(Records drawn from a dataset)
_ _ _ _ _ _ _

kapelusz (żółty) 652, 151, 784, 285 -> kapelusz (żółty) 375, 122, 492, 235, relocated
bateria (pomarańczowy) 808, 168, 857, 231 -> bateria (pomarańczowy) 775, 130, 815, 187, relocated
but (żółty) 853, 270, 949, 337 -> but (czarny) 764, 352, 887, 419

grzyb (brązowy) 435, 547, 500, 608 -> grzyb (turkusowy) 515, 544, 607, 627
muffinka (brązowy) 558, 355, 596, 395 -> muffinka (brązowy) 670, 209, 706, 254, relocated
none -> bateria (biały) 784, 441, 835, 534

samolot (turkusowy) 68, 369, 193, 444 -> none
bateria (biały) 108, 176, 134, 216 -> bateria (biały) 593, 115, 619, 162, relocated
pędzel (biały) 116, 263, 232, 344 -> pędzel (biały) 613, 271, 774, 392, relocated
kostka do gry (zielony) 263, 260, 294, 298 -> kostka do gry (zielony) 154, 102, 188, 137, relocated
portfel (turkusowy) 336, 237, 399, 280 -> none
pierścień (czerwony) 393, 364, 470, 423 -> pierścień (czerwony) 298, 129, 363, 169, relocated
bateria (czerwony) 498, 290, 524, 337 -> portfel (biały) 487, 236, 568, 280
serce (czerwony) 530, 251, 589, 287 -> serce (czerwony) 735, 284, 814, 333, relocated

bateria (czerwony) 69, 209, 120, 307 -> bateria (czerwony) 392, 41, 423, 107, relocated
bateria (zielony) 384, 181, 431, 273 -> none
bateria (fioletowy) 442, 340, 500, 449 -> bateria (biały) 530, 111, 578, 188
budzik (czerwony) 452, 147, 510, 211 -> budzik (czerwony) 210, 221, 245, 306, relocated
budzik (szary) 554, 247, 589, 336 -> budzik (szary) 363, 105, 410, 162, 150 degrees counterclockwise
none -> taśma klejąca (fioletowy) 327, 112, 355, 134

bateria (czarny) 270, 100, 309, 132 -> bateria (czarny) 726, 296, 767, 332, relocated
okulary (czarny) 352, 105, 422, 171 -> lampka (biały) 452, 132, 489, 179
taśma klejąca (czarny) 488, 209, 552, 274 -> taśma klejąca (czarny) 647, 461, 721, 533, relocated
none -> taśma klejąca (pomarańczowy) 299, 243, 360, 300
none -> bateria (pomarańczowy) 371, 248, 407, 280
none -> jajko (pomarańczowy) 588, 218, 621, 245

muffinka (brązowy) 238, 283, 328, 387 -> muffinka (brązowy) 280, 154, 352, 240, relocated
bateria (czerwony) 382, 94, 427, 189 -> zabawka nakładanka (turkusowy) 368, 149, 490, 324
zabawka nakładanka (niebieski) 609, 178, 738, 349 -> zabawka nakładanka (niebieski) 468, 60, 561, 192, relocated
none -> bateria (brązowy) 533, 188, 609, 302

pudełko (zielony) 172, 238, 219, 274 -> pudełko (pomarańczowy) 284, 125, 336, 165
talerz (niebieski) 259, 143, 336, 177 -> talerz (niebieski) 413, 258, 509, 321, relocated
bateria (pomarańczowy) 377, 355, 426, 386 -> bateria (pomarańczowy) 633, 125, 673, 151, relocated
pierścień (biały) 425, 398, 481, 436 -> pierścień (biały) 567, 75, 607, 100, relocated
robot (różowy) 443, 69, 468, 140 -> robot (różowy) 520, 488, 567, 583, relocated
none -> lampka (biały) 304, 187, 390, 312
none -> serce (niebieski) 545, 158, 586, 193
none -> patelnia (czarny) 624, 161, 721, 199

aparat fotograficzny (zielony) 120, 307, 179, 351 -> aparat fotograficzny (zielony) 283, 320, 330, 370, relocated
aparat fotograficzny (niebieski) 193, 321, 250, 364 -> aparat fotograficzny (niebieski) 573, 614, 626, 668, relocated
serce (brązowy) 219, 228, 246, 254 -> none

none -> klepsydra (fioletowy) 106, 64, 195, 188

_ _ _ _ _ _ _

# Instructions to follow
The required output is every line above that contains the string "biały".

# Task output
none -> bateria (biały) 784, 441, 835, 534
bateria (biały) 108, 176, 134, 216 -> bateria (biały) 593, 115, 619, 162, relocated
pędzel (biały) 116, 263, 232, 344 -> pędzel (biały) 613, 271, 774, 392, relocated
bateria (czerwony) 498, 290, 524, 337 -> portfel (biały) 487, 236, 568, 280
bateria (fioletowy) 442, 340, 500, 449 -> bateria (biały) 530, 111, 578, 188
okulary (czarny) 352, 105, 422, 171 -> lampka (biały) 452, 132, 489, 179
pierścień (biały) 425, 398, 481, 436 -> pierścień (biały) 567, 75, 607, 100, relocated
none -> lampka (biały) 304, 187, 390, 312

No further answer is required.